=== EXERCISE OBJECTIVE ===
Below are entries; copy exactly the lines from the one with "J1 pin 3: GND -> +9V" through the one with "V3: 9V (plus", both included, and leave out the rest.

=== RECORDS FOR THIS TASK ===

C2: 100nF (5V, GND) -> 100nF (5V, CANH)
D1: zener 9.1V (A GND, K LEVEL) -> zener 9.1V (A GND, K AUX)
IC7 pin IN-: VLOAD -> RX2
...
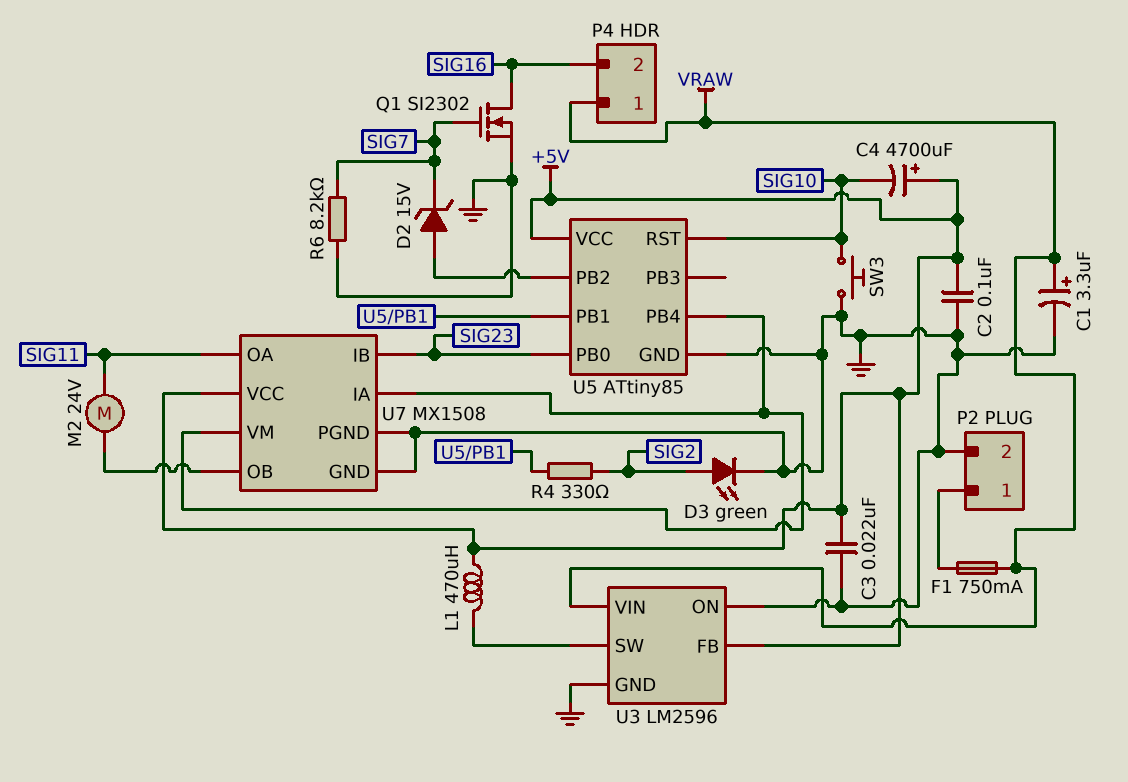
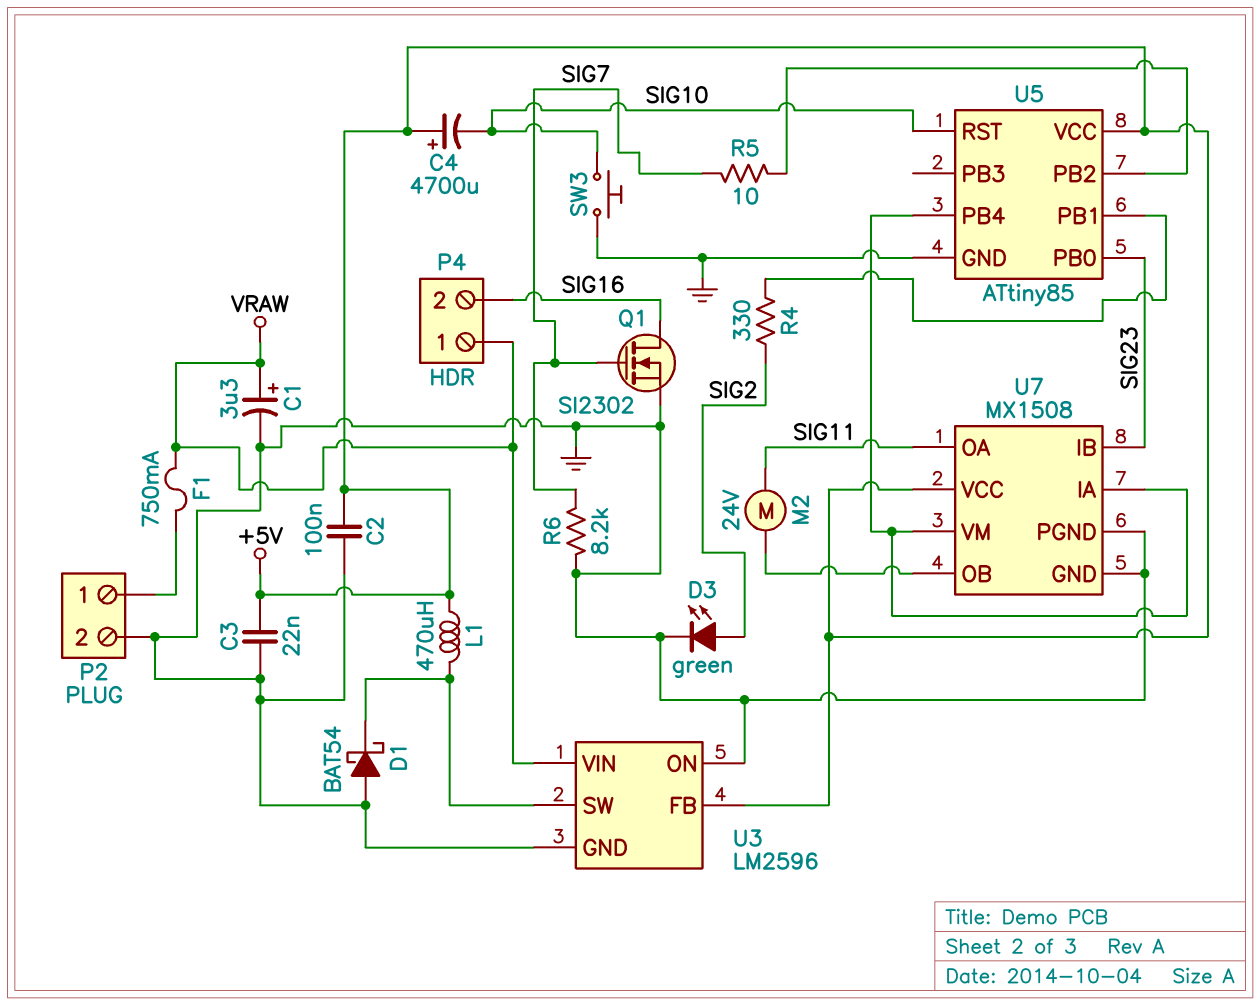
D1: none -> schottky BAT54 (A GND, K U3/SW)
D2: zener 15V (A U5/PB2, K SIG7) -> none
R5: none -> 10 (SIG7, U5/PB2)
--
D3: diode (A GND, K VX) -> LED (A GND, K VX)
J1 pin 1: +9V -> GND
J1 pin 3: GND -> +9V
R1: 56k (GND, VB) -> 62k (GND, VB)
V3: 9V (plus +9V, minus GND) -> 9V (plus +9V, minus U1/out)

=== RESULT ===
J1 pin 3: GND -> +9V
R1: 56k (GND, VB) -> 62k (GND, VB)
V3: 9V (plus +9V, minus GND) -> 9V (plus +9V, minus U1/out)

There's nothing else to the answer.